TASK: Please report how many lines in the following material hold the string "orange", giving only the number.

- Opening Delimiter -

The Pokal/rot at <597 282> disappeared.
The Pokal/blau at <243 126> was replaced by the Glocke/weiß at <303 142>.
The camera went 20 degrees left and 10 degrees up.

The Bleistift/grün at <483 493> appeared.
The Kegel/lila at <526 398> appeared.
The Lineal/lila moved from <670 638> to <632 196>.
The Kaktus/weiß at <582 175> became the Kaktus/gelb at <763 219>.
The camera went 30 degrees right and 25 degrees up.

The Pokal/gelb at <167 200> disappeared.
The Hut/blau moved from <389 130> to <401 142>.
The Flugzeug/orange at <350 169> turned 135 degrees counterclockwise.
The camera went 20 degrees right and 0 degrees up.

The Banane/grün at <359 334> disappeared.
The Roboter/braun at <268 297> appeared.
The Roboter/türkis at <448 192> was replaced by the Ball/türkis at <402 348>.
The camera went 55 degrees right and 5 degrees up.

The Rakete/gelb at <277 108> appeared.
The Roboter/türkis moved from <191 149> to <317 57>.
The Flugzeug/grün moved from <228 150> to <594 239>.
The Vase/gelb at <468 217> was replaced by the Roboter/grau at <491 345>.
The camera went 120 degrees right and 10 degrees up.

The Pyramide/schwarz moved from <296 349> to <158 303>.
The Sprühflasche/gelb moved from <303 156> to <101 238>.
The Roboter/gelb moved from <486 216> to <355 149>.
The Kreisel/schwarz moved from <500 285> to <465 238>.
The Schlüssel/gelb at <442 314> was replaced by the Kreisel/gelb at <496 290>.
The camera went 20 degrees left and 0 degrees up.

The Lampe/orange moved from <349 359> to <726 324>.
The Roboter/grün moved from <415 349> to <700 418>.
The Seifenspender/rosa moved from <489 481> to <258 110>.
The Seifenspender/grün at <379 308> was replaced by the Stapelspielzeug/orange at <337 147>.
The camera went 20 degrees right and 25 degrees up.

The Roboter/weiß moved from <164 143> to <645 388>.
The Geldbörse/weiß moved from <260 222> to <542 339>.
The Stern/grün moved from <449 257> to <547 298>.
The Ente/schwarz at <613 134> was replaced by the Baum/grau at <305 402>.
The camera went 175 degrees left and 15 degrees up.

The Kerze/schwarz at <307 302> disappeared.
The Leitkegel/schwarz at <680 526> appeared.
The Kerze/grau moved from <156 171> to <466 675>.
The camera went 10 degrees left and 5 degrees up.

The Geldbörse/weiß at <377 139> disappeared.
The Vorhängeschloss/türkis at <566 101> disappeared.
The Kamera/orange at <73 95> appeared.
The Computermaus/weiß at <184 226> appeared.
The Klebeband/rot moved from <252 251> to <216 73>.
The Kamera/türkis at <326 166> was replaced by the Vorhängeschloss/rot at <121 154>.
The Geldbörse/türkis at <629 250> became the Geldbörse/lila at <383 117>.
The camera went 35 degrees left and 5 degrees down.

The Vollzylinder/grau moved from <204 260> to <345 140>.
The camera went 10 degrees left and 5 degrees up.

- Closing Delimiter -

SOLVED PROBLEM: 4